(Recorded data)

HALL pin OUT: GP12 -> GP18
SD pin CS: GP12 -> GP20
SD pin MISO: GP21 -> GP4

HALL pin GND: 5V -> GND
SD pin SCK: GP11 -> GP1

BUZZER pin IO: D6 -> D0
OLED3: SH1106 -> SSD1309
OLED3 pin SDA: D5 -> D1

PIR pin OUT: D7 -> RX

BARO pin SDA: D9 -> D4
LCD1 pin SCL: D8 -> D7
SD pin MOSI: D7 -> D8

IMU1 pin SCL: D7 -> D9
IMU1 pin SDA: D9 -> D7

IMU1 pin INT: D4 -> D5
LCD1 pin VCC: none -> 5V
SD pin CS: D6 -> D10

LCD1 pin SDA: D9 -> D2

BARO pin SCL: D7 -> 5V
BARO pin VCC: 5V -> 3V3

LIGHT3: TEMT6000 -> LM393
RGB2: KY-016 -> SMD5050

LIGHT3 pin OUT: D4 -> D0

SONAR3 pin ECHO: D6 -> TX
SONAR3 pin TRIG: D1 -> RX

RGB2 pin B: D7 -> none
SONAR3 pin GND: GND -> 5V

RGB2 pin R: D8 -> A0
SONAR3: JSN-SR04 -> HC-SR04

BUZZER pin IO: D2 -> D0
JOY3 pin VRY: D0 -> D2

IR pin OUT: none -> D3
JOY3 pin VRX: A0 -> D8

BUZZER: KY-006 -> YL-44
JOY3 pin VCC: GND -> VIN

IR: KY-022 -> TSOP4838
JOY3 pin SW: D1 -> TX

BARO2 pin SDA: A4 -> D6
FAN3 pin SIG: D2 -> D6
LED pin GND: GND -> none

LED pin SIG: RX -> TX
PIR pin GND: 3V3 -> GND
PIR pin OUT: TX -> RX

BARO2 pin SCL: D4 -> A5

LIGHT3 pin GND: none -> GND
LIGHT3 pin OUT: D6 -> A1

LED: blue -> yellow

=== YOUR GOAL ===
An exact copy of every record is needed, so retype them all.

=== FINISHED TASK ===
HALL pin OUT: GP12 -> GP18
SD pin CS: GP12 -> GP20
SD pin MISO: GP21 -> GP4

HALL pin GND: 5V -> GND
SD pin SCK: GP11 -> GP1

BUZZER pin IO: D6 -> D0
OLED3: SH1106 -> SSD1309
OLED3 pin SDA: D5 -> D1

PIR pin OUT: D7 -> RX

BARO pin SDA: D9 -> D4
LCD1 pin SCL: D8 -> D7
SD pin MOSI: D7 -> D8

IMU1 pin SCL: D7 -> D9
IMU1 pin SDA: D9 -> D7

IMU1 pin INT: D4 -> D5
LCD1 pin VCC: none -> 5V
SD pin CS: D6 -> D10

LCD1 pin SDA: D9 -> D2

BARO pin SCL: D7 -> 5V
BARO pin VCC: 5V -> 3V3

LIGHT3: TEMT6000 -> LM393
RGB2: KY-016 -> SMD5050

LIGHT3 pin OUT: D4 -> D0

SONAR3 pin ECHO: D6 -> TX
SONAR3 pin TRIG: D1 -> RX

RGB2 pin B: D7 -> none
SONAR3 pin GND: GND -> 5V

RGB2 pin R: D8 -> A0
SONAR3: JSN-SR04 -> HC-SR04

BUZZER pin IO: D2 -> D0
JOY3 pin VRY: D0 -> D2

IR pin OUT: none -> D3
JOY3 pin VRX: A0 -> D8

BUZZER: KY-006 -> YL-44
JOY3 pin VCC: GND -> VIN

IR: KY-022 -> TSOP4838
JOY3 pin SW: D1 -> TX

BARO2 pin SDA: A4 -> D6
FAN3 pin SIG: D2 -> D6
LED pin GND: GND -> none

LED pin SIG: RX -> TX
PIR pin GND: 3V3 -> GND
PIR pin OUT: TX -> RX

BARO2 pin SCL: D4 -> A5

LIGHT3 pin GND: none -> GND
LIGHT3 pin OUT: D6 -> A1

LED: blue -> yellow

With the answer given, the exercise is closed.